───── DATA ENTRIES

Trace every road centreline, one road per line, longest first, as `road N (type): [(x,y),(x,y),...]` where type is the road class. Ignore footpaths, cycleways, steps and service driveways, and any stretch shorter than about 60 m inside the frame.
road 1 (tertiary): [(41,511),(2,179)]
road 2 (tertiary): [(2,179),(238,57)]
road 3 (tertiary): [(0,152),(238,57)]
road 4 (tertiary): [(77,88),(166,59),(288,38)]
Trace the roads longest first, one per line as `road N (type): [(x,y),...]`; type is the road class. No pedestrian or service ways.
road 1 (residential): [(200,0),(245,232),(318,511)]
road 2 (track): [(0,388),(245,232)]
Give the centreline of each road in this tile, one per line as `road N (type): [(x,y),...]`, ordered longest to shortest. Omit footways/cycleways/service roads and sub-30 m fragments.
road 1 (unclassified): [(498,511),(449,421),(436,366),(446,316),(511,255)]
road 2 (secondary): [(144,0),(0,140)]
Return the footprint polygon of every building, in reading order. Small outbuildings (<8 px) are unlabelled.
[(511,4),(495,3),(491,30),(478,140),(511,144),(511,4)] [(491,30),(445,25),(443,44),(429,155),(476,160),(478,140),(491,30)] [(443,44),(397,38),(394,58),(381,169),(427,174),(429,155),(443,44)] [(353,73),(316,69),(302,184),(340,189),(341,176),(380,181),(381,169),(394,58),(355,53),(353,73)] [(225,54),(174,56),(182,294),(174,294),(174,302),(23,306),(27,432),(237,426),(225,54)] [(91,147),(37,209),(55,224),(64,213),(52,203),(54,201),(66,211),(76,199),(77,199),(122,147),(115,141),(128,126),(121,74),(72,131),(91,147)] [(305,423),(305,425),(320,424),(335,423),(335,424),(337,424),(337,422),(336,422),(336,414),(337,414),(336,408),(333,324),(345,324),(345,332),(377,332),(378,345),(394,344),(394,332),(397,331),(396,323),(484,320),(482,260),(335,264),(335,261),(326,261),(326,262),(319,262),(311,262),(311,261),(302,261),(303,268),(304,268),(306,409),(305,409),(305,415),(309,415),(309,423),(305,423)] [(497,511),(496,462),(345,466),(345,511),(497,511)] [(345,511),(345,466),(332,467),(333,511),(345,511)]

──────────

Write out all of these lines again, substituting "centerline" for every occurrence of "centreline" and leaving everything else unchanged.

Trace every road centerline, one road per line, longest first, as `road N (type): [(x,y),(x,y),...]` where type is the road class. Ignore footpaths, cycleways, steps and service driveways, and any stretch shorter than about 60 m inside the frame.
road 1 (tertiary): [(41,511),(2,179)]
road 2 (tertiary): [(2,179),(238,57)]
road 3 (tertiary): [(0,152),(238,57)]
road 4 (tertiary): [(77,88),(166,59),(288,38)]
Trace the roads longest first, one per line as `road N (type): [(x,y),...]`; type is the road class. No pedestrian or service ways.
road 1 (residential): [(200,0),(245,232),(318,511)]
road 2 (track): [(0,388),(245,232)]
Give the centerline of each road in this tile, one per line as `road N (type): [(x,y),...]`, ordered longest to shortest. Omit footways/cycleways/service roads and sub-30 m fragments.
road 1 (unclassified): [(498,511),(449,421),(436,366),(446,316),(511,255)]
road 2 (secondary): [(144,0),(0,140)]
Return the footprint polygon of every building, in reading order. Small outbuildings (<8 px) are unlabelled.
[(511,4),(495,3),(491,30),(478,140),(511,144),(511,4)] [(491,30),(445,25),(443,44),(429,155),(476,160),(478,140),(491,30)] [(443,44),(397,38),(394,58),(381,169),(427,174),(429,155),(443,44)] [(353,73),(316,69),(302,184),(340,189),(341,176),(380,181),(381,169),(394,58),(355,53),(353,73)] [(225,54),(174,56),(182,294),(174,294),(174,302),(23,306),(27,432),(237,426),(225,54)] [(91,147),(37,209),(55,224),(64,213),(52,203),(54,201),(66,211),(76,199),(77,199),(122,147),(115,141),(128,126),(121,74),(72,131),(91,147)] [(305,423),(305,425),(320,424),(335,423),(335,424),(337,424),(337,422),(336,422),(336,414),(337,414),(336,408),(333,324),(345,324),(345,332),(377,332),(378,345),(394,344),(394,332),(397,331),(396,323),(484,320),(482,260),(335,264),(335,261),(326,261),(326,262),(319,262),(311,262),(311,261),(302,261),(303,268),(304,268),(306,409),(305,409),(305,415),(309,415),(309,423),(305,423)] [(497,511),(496,462),(345,466),(345,511),(497,511)] [(345,511),(345,466),(332,467),(333,511),(345,511)]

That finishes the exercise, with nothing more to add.